#### Task directions
The copy you produce must repeat each record exactly and contain no pictures.
::::::::::
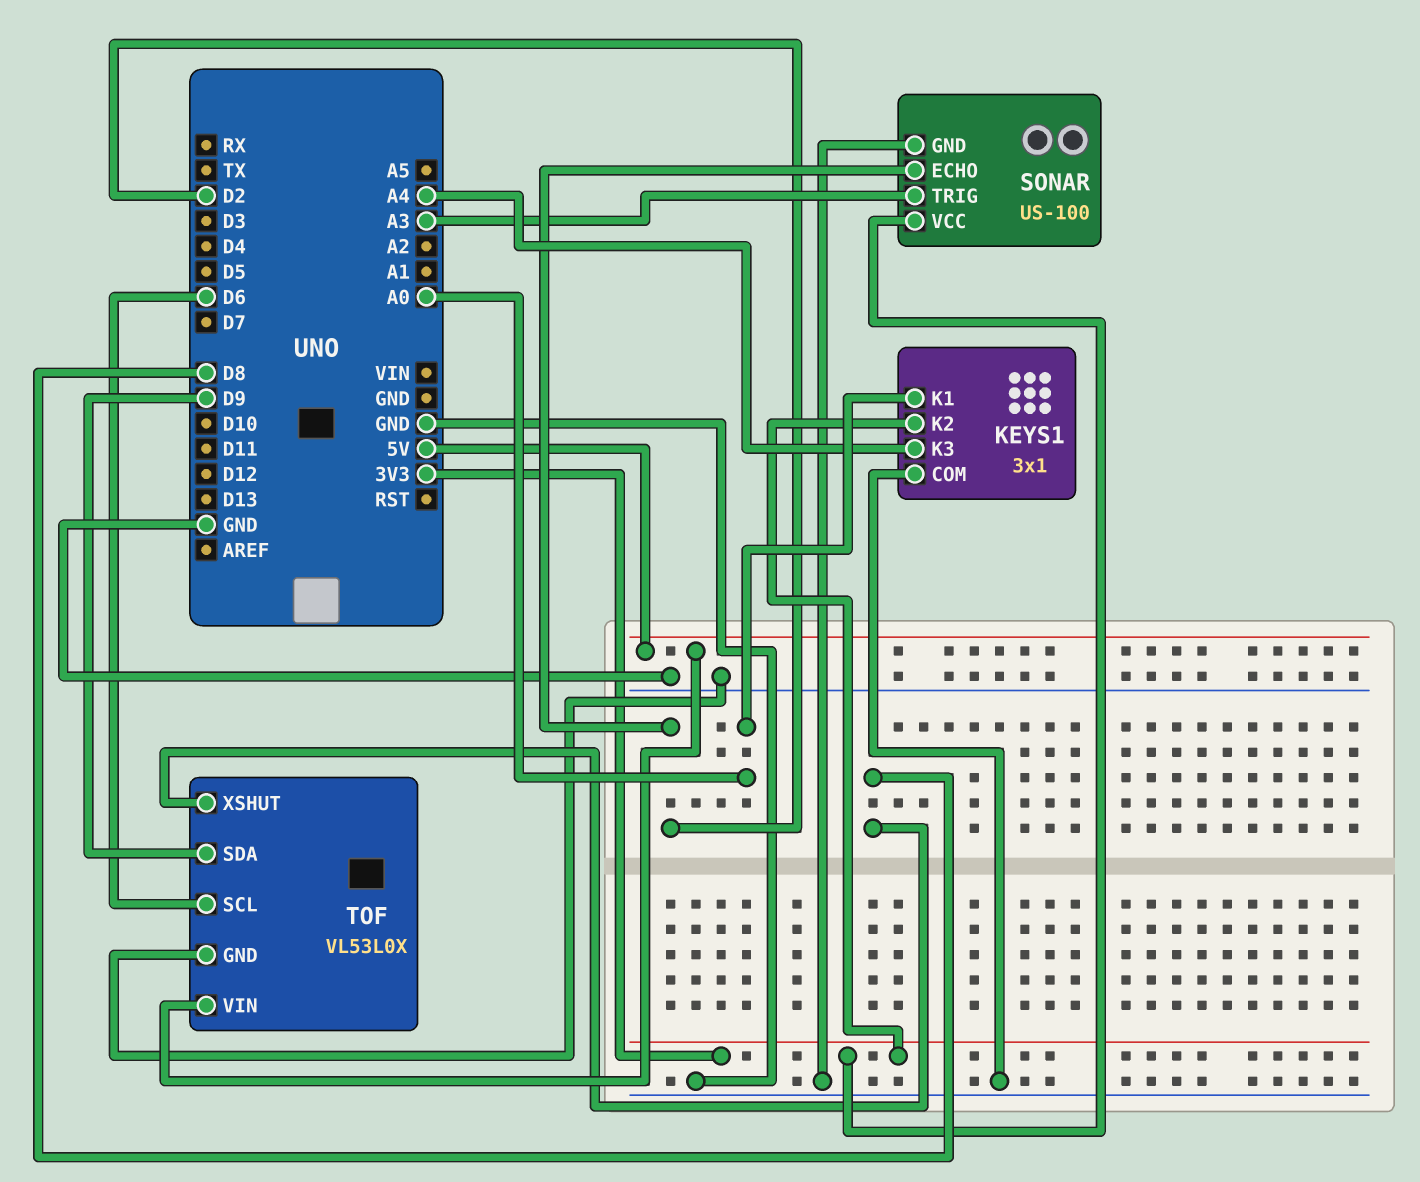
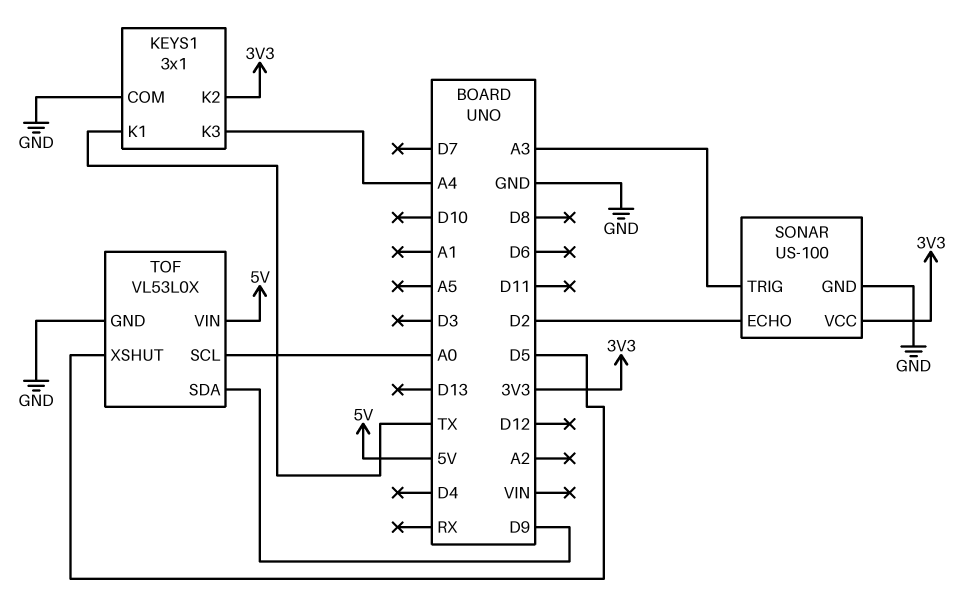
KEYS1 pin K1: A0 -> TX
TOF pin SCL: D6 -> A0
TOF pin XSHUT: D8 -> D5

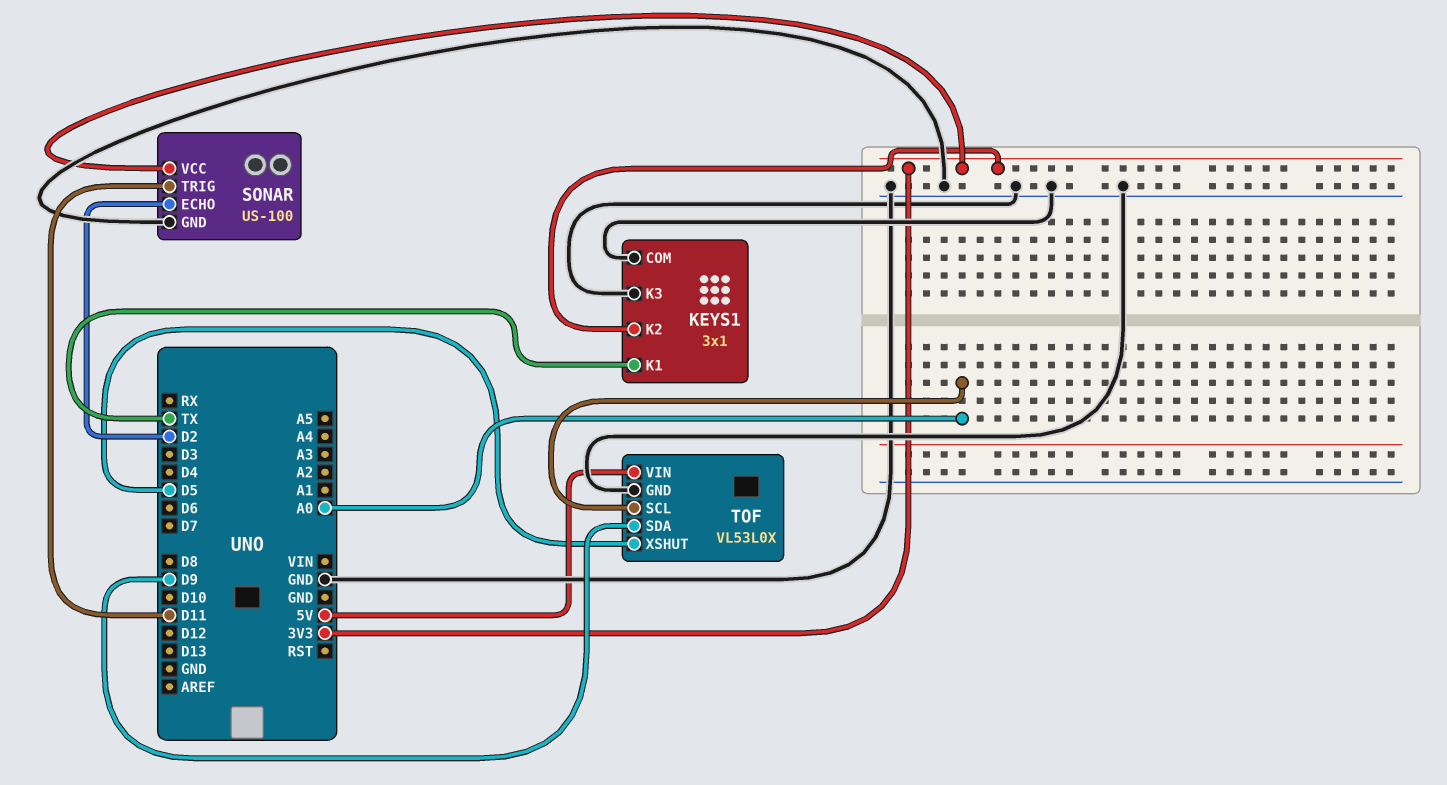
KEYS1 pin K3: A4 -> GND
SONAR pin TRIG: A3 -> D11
::::::::::
#### Expected output
KEYS1 pin K1: A0 -> TX
TOF pin SCL: D6 -> A0
TOF pin XSHUT: D8 -> D5

KEYS1 pin K3: A4 -> GND
SONAR pin TRIG: A3 -> D11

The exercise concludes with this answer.